Display each line of the records that contains the string "Violino".

++++ RAW RECORDS ++++

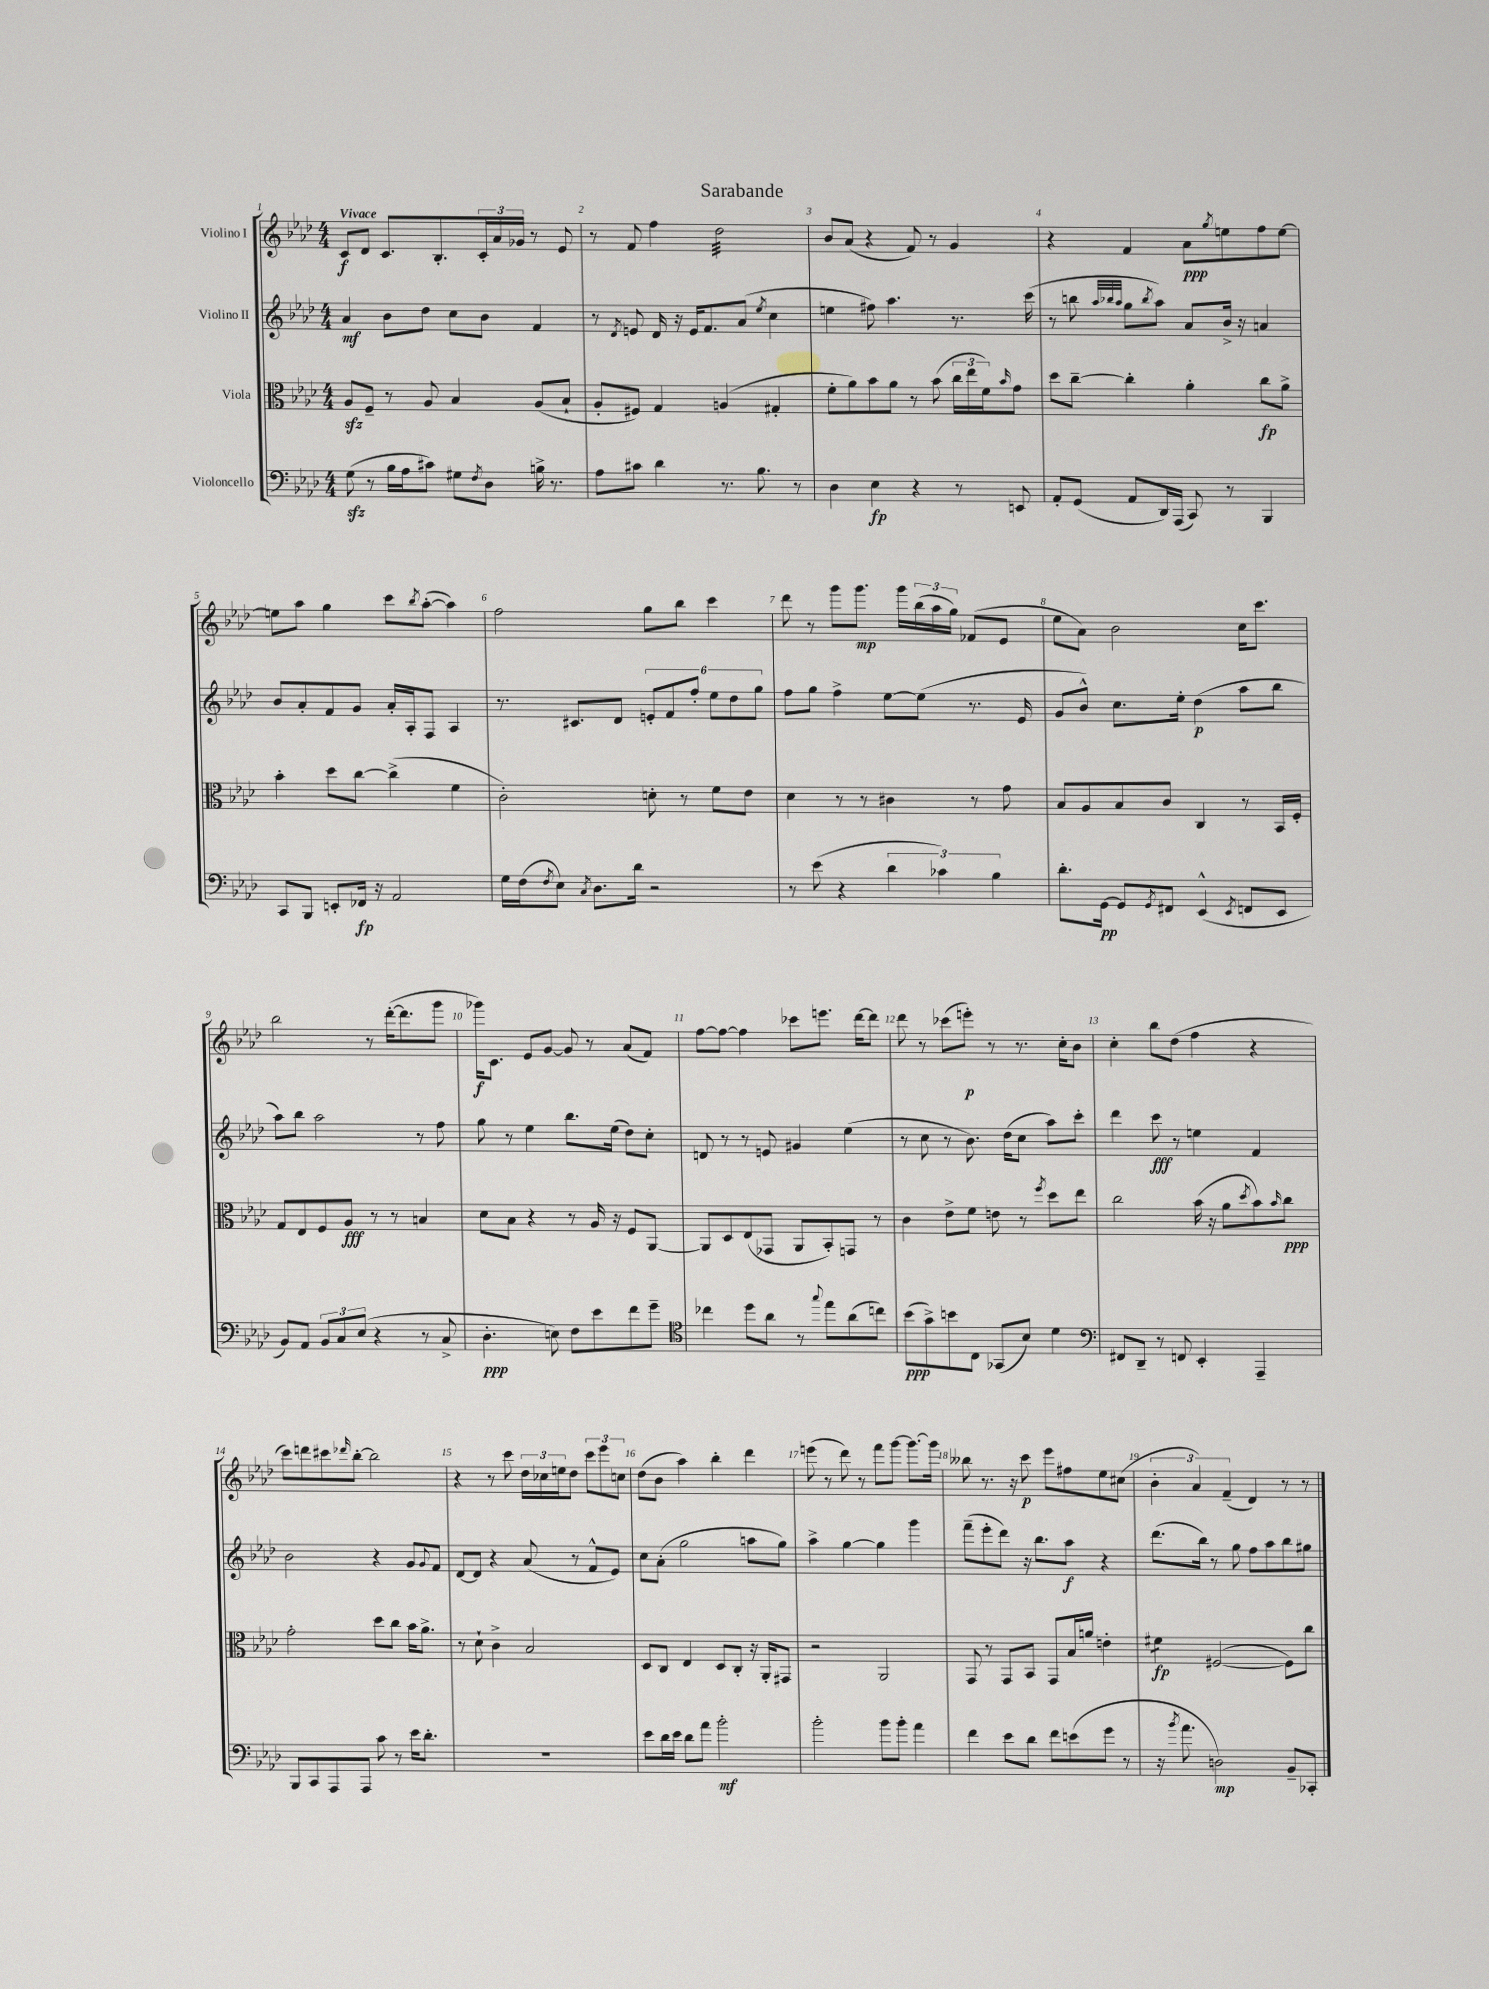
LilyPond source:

\header { title = "Sarabande" }
<<
\new StaffGroup <<
\new Staff = "s0" \with { instrumentName = "Violino I" } {
    \clef treble \key aes \major \numericTimeSignature \time 4/4 \tempo "Vivace"
    c'8\f des'8 c'8. bes8.-. \tuplet 3/2 { c'16-. aes'16 ges'16 } r8 ees'8 |
    r8 f'8 f''4 des''2:32 |
    bes'8 aes'8( r4 f'8) r8 g'4 |
    r4 f'4 aes'8\ppp \acciaccatura { g''8 } e''8 f''8 e''8~ |
    e''8 aes''8 g''4 c'''8 \acciaccatura { bes''8 } aes''8~-.( aes''4) |
    f''2 g''8 bes''8 c'''4 |
    des'''8 r8 g'''8 g'''8.\mp g'''16 \tuplet 3/2 { bes''16( aes''16 g''16) } fes'8( ees'8 |
    ees''8 aes'8) bes'2 c''16 c'''8. |
    bes''2 r8 des'''16~-.( des'''8. g'''8 |
    ges'''16\f) c'8. ees'8 g'8~ g'8 r8 aes'8( f'8) |
    f''8~ f''8~ f''4 ces'''8 e'''8. des'''16~ des'''8 |
    des'''8 r8 ces'''8( e'''8-.\p) r8 r8. c''16-. bes'8 |
    c''4-. bes''8 des''8( f''4 r4 |
    c'''8) d'''8 cis'''8 \grace { des'''16 } bes''8~-. bes''2 |
    r4 r8 c'''8 \tuplet 3/2 { des''16 ces''16 e''16 } des''8 \tuplet 3/2 { c'''8 ees'''8 c''8 } |
    des''8( bes'8 aes''4) bes''4-. des'''4 |
    e'''8( r8 des'''8) r8 f'''8 g'''8~ g'''8.~ g'''16 |
    beses''8 r8. r16 c'''8\p ees'''8 fis''8 ees''8 cis''8( |
    \tuplet 3/2 { bes'4-. aes'4) f'4--( } des'4) r8 r8 \bar "|." |
}
\new Staff = "s1" \with { instrumentName = "Violino II" } {
    \clef treble \key aes \major \numericTimeSignature \time 4/4
    aes'4\mf bes'8 des''8 c''8 bes'8 f'4 |
    r8 \acciaccatura { des'8 } e'8 des'16 r16 e'16 f'8. aes'8( \acciaccatura { ees''8 } c''4 |
    e''4 fis''8) aes''4. r8. c'''16( |
    r8 b''8 \grace { aes''32 bes''32 aes''32 } g''8 \acciaccatura { bes''8 } aes''8) aes'8 bes'16-> r16 a'4 |
    bes'8 aes'8-. f'8 g'8 aes'16-. aes16-. f8 aes4 |
    r8. cis'8. des'8 \tuplet 6/4 { e'8-. f'8 f''8-. ees''8 des''8 g''8 } |
    f''8 g''8 f''4-> ees''8~ ees''8( r8. ees'16 |
    g'8 bes'8-^) c''8. ees''16-. des''4\p( aes''8 bes''8 |
    aes''8) bes''8 aes''2 r8 f''8 |
    g''8 r8 ees''4 bes''8. ees''16( des''8) c''8-. |
    d'8 r8 r8 e'8 gis'4 ees''4( |
    r8 c''8 r8 bes'8.) des''16( c''8 aes''8) c'''8-. |
    des'''4 c'''8\fff r8 e''4 f'4 |
    bes'2 r4 g'8 \appoggiatura { g'8 } f'8 |
    des'8~ des'8 r4 aes'8( r8 f'8-^ ees'8) |
    c''8 aes'8-.( g''2 a''8 g''8) |
    aes''4-> g''4~ g''4 g'''4 |
    f'''8--( ees'''8-. des'''8) r16 bes''8. aes''8\f r4 |
    des'''8.( bes''16) r8 g''8 f''8 aes''8 bes''8 gis''8 \bar "|." |
}
\new Staff = "s2" \with { instrumentName = "Viola" } {
    \clef alto \key aes \major \numericTimeSignature \time 4/4
    aes8\sfz f8-- r8 aes8 bes4 aes8( bes8-! |
    aes8-. fis8) g4 a4( gis4-. |
    f'8-. aes'8) bes'8 aes'8 r8 bes'8( \tuplet 3/2 { c''16 ees''16 f'16) } \grace { bes'16 } g'8 |
    des''8 c''8~-- c''4-. aes'4-. c''8\fp aes'8-> |
    bes'4-. des''8 c''8~ c''4->( f'4 |
    c'2-.) d'8-. r8 f'8 ees'8 |
    des'4 r8 r8 cis'4 r8 g'8 |
    bes8 aes8 bes8 c'8 c4 r8 bes,16 f16-. |
    g8 ees8 f8 aes8\fff r8 r8 b4 |
    des'8 bes8 r4 r8 aes16 r16 f8 aes,8~ |
    aes,8 des8 ees8( ges,8 aes,8 bes,8-.) g,8 r8 |
    c'4 ees'8-> f'8 e'8 r8 \acciaccatura { f''8 } des''8 ees''8 |
    c''2 bes'16( r16 aes'8 \acciaccatura { des''8 } bes'8) \grace { bes'16 } c''8\ppp |
    g'2-. des''8 c''8 bes'16 aes'8.-> |
    r8 des'8-! c'4-> bes2 |
    des8 c8 ees4 des8 c8-. r16 aes,16-. gis,8 |
    r2 aes,2 |
    g,8 r8 g,8 bes,8 g,8 bes16 a'16 e'4-. |
    fis'4:8\fp fis2~( fis8) c''8 \bar "|." |
}
\new Staff = "s3" \with { instrumentName = "Violoncello" } {
    \clef bass \key aes \major \numericTimeSignature \time 4/4
    g8\sfz( r8 bes16 aes16 cis'8) gis8 \acciaccatura { f8 } des8 b16-> r8. |
    aes8 cis'8 des'4 r8. bes8. r8 |
    des4 ees4\fp r4 r8 e,8 |
    aes,8-. g,8( aes,8 des,16) aes,,16( c,8) r8 bes,,4 |
    c,8 bes,,8 e,8-. fes,16\fp r16 aes,2 |
    g16 f16( \acciaccatura { f8 } ees8) \acciaccatura { c8 } des8. des'16 r2 |
    r8 ees'8( r4 \tuplet 3/2 { des'4 ces'4) bes4 } |
    des'8.-. g,16~\pp g,8 \acciaccatura { g,8 } fis,8 ees,4-^( \acciaccatura { ees,8 } f,8 ees,8 |
    bes,8) aes,8 \tuplet 3/2 { bes,8 c8 ees8( } r4 r8 c8-> |
    des4.-.\ppp e8) f8 ees'8 f'8 g'8-- |
    \clef tenor ces''4 des''8 aes'8 r8 \appoggiatura { g''8 } ees''8 aes'8( c''8) |
    bes'8\ppp( g'8->) b'8 c8 ges,8( bes8) des'4 |
    \clef bass fis,8 des,8-- r8 f,8 ees,4-. aes,,4-- |
    bes,,8 c,8 aes,,8 aes,,8 c'8 r8 ees'16 des'8.-. |
    R1 |
    ees'8 des'16 ees'16 des'8 aes'8 bes'2-.\mf |
    bes'2-. bes'8 bes'8-. aes'4 |
    f'4 ees'8 des'8 f'8 e'8( g'8 r8 |
    r16 \acciaccatura { bes'8 } aes'8. d2\mp) bes,8-- ces,8-. \bar "|." |
}
>>
>>
\layout { \context { \Score \override BarNumber.break-visibility = ##(#f #t #t) barNumberVisibility = #all-bar-numbers-visible } }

++++

SOLUTION TO THE EXERCISE:
\new Staff = "s0" \with { instrumentName = "Violino I" } {
\new Staff = "s1" \with { instrumentName = "Violino II" } {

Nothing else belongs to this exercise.